• **Records drawn from a dataset**:
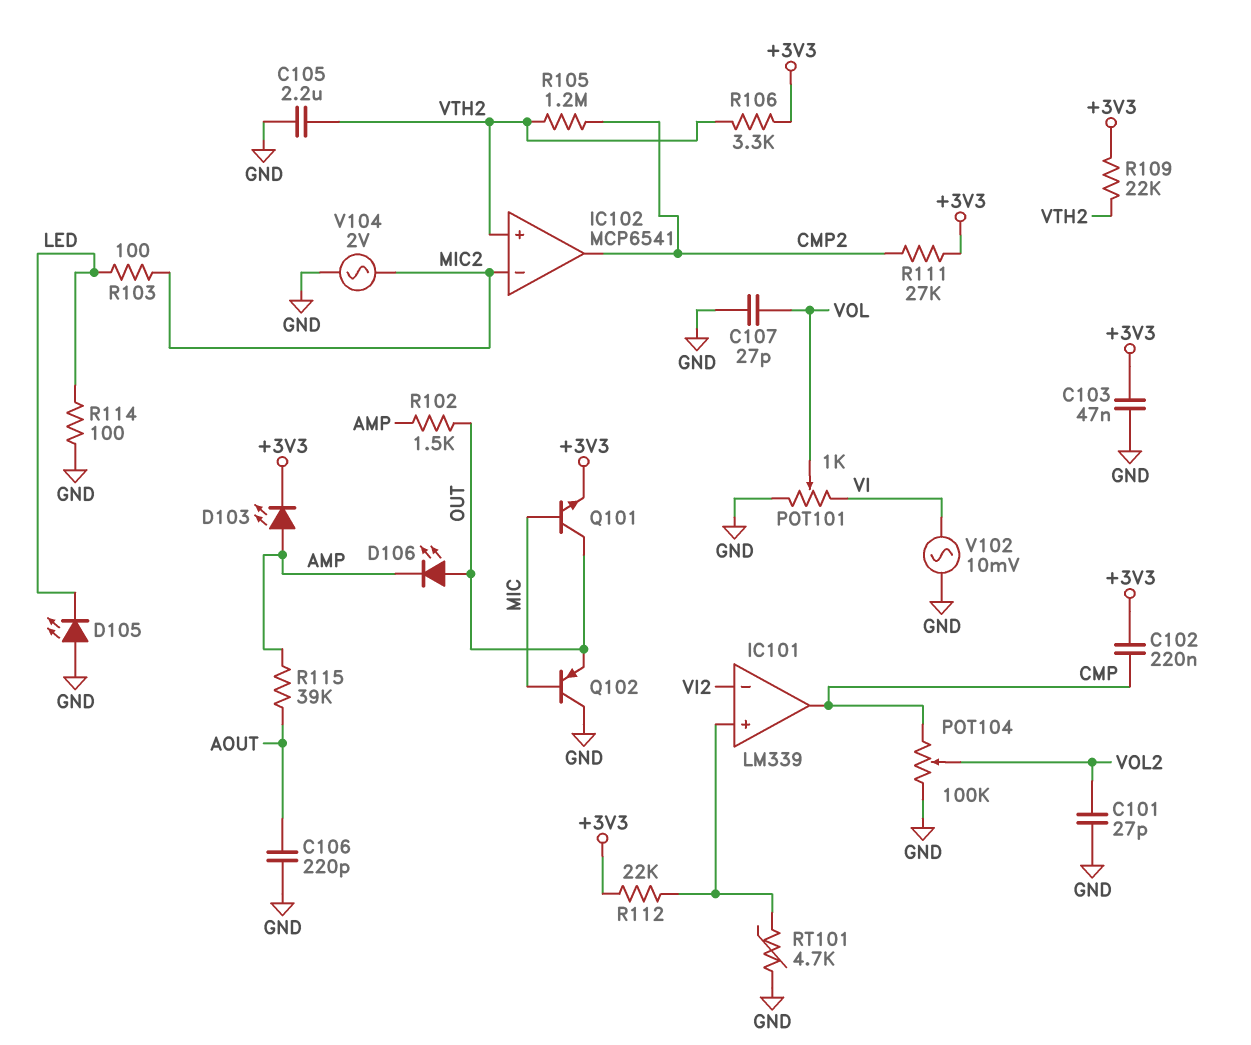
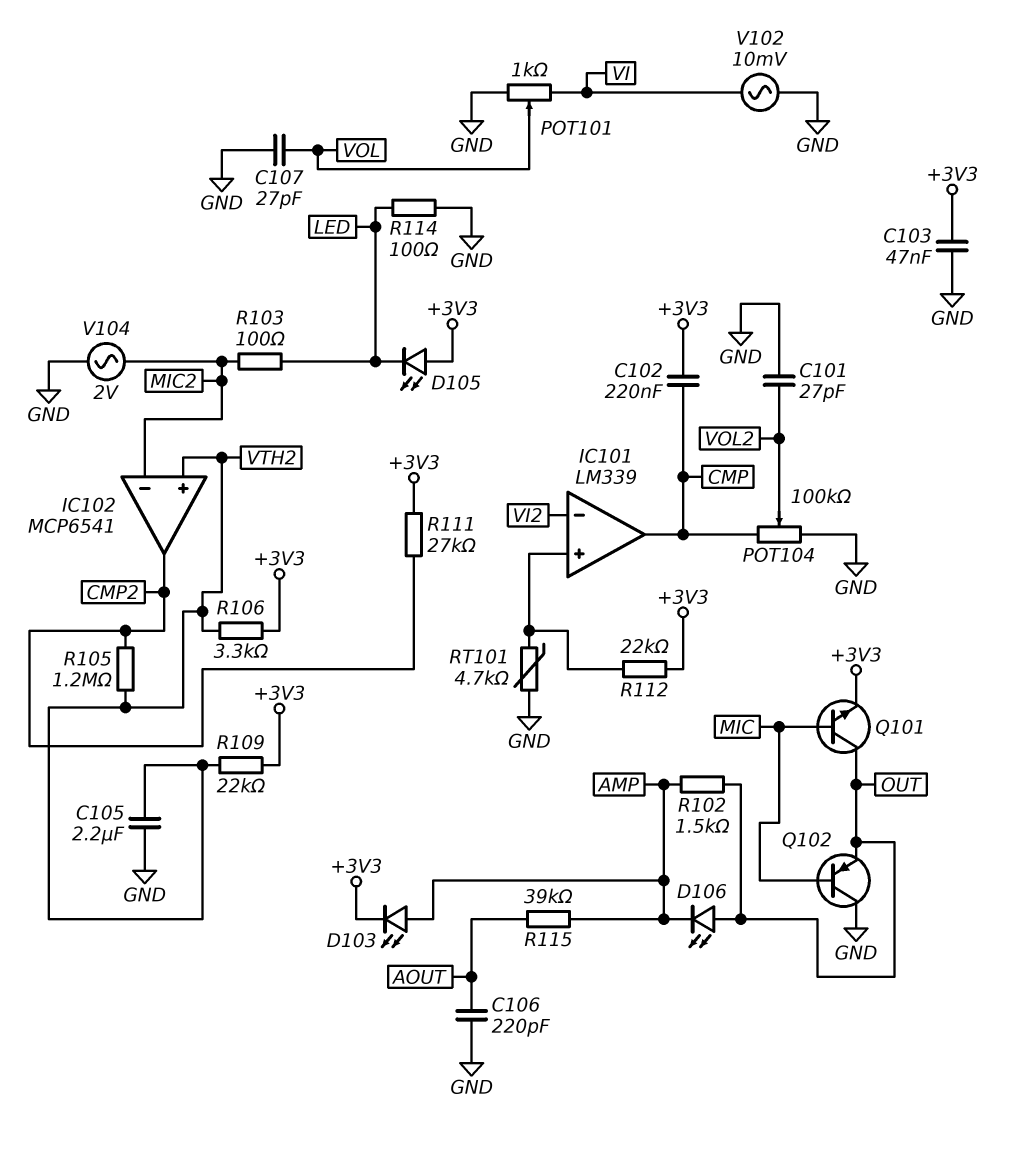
D105: LED (A GND, K LED) -> LED (A +3V3, K LED)

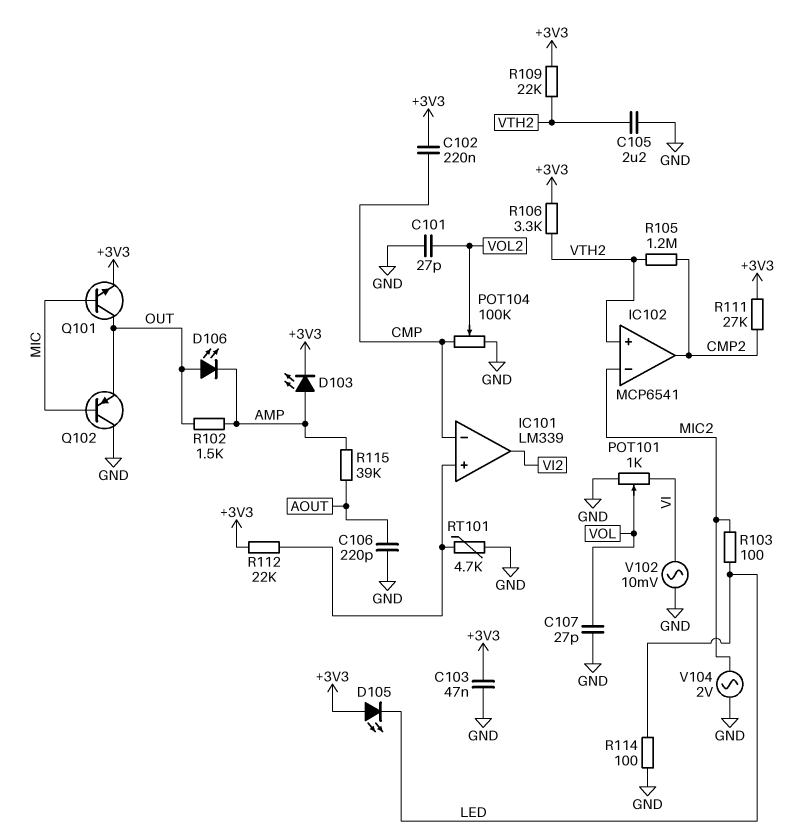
IC101 pin in-: VI2 -> CMP
IC101 pin out: CMP -> VI2

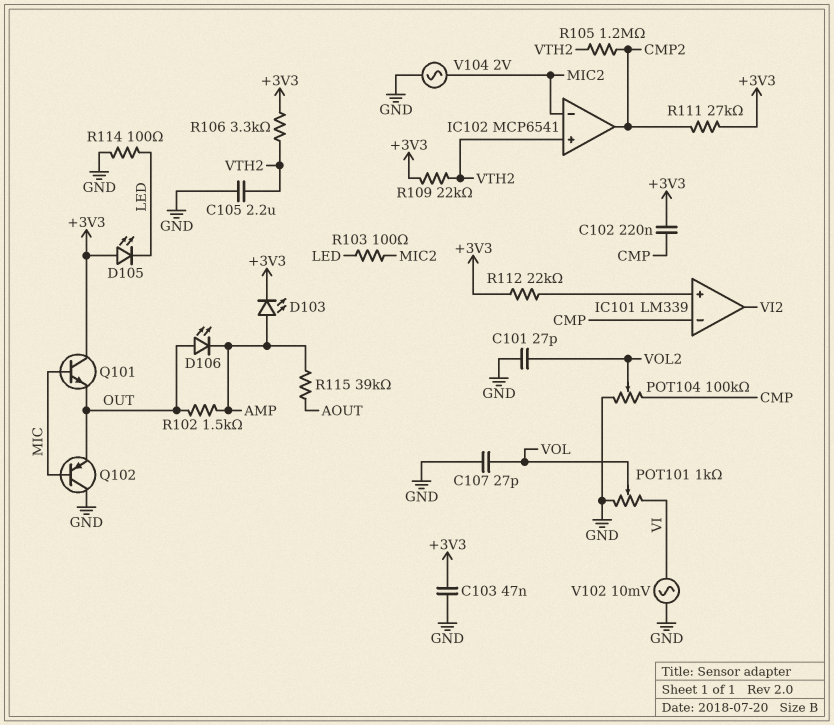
C106: 220pF (AOUT, GND) -> none
Q101: NPN (B MIC, C OUT, E +3V3) -> NPN (B MIC, C +3V3, E OUT)
RT101: 4.7k (GND, IC101/in+) -> none

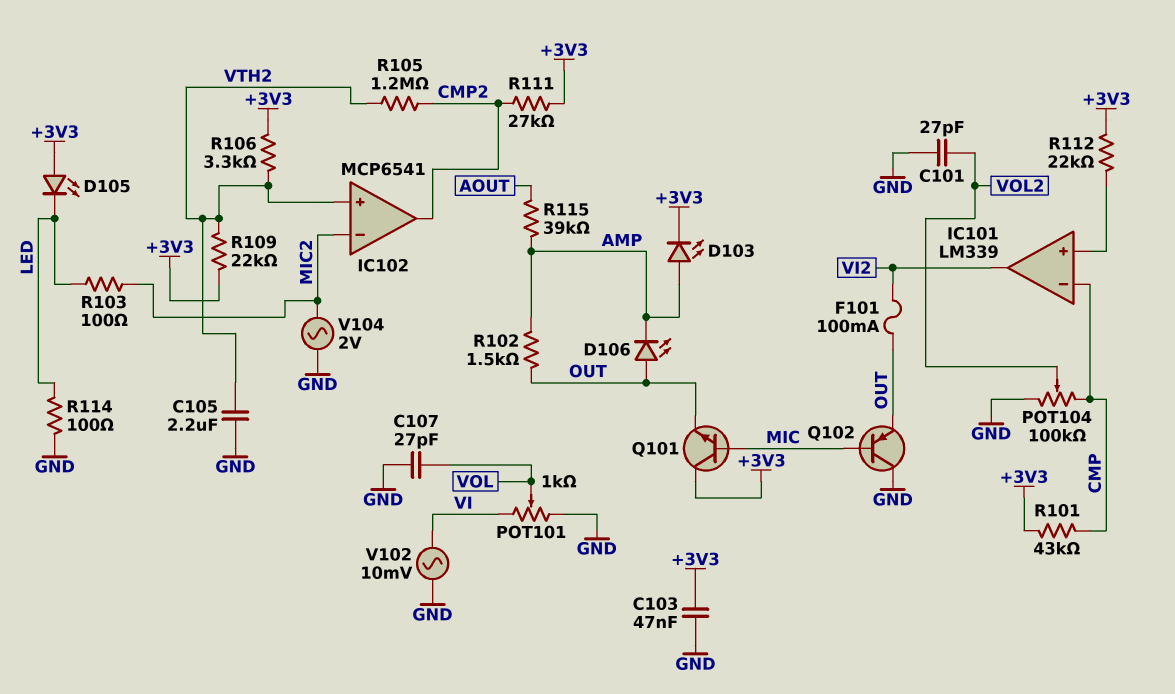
C102: 220nF (+3V3, CMP) -> none
F101: none -> 100mA (OUT, VI2)
R101: none -> 43k (+3V3, CMP)

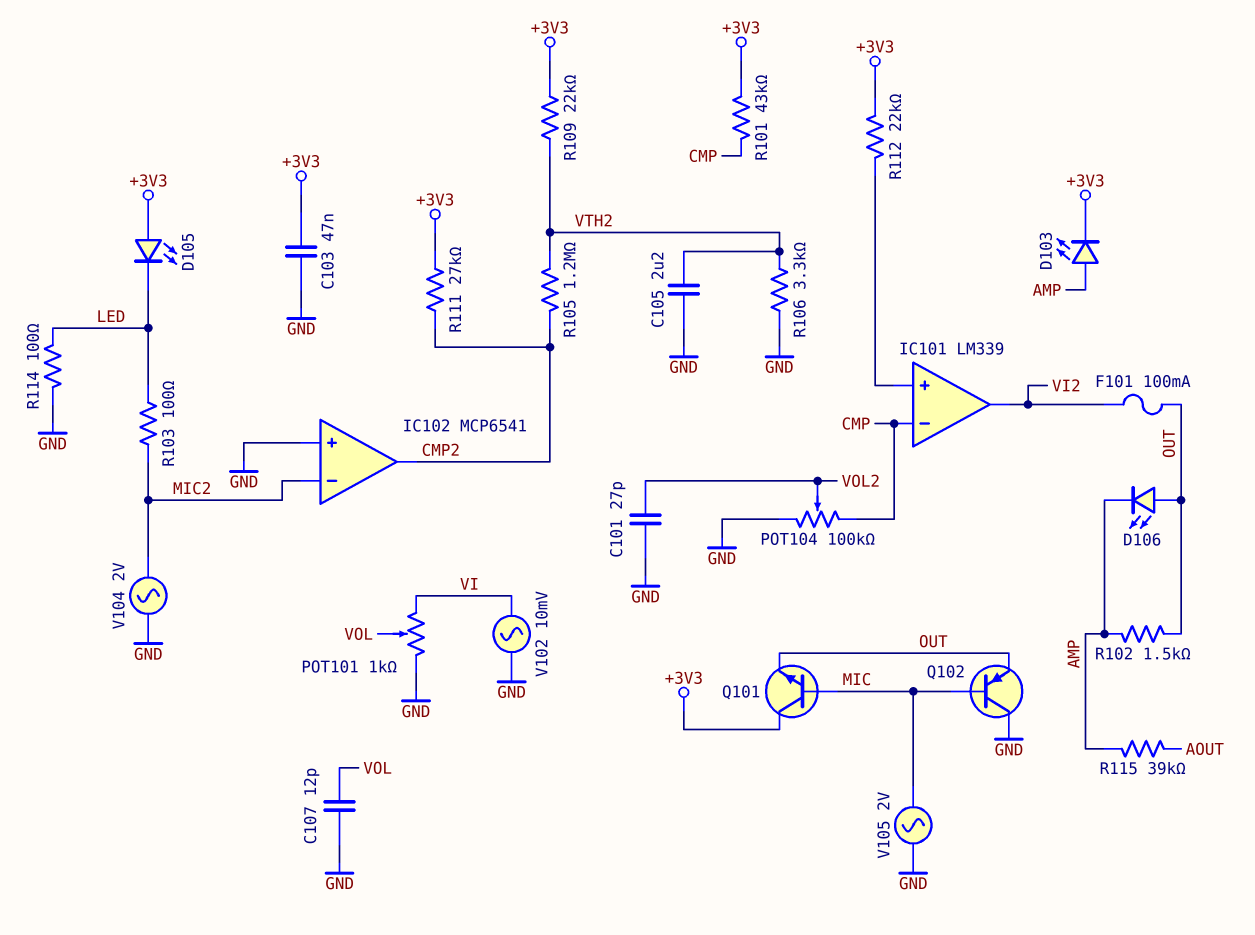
C107: 27pF (GND, VOL) -> 12pF (GND, VOL)
IC102 pin in+: VTH2 -> GND
R106: 3.3k (+3V3, VTH2) -> 3.3k (GND, VTH2)
V105: none -> AC 2V (GND, MIC)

• **Task item**: Extract the text of all the records above verbatim, excluding pictures.

• **Task solution**:
D105: LED (A GND, K LED) -> LED (A +3V3, K LED)

IC101 pin in-: VI2 -> CMP
IC101 pin out: CMP -> VI2

C106: 220pF (AOUT, GND) -> none
Q101: NPN (B MIC, C OUT, E +3V3) -> NPN (B MIC, C +3V3, E OUT)
RT101: 4.7k (GND, IC101/in+) -> none

C102: 220nF (+3V3, CMP) -> none
F101: none -> 100mA (OUT, VI2)
R101: none -> 43k (+3V3, CMP)

C107: 27pF (GND, VOL) -> 12pF (GND, VOL)
IC102 pin in+: VTH2 -> GND
R106: 3.3k (+3V3, VTH2) -> 3.3k (GND, VTH2)
V105: none -> AC 2V (GND, MIC)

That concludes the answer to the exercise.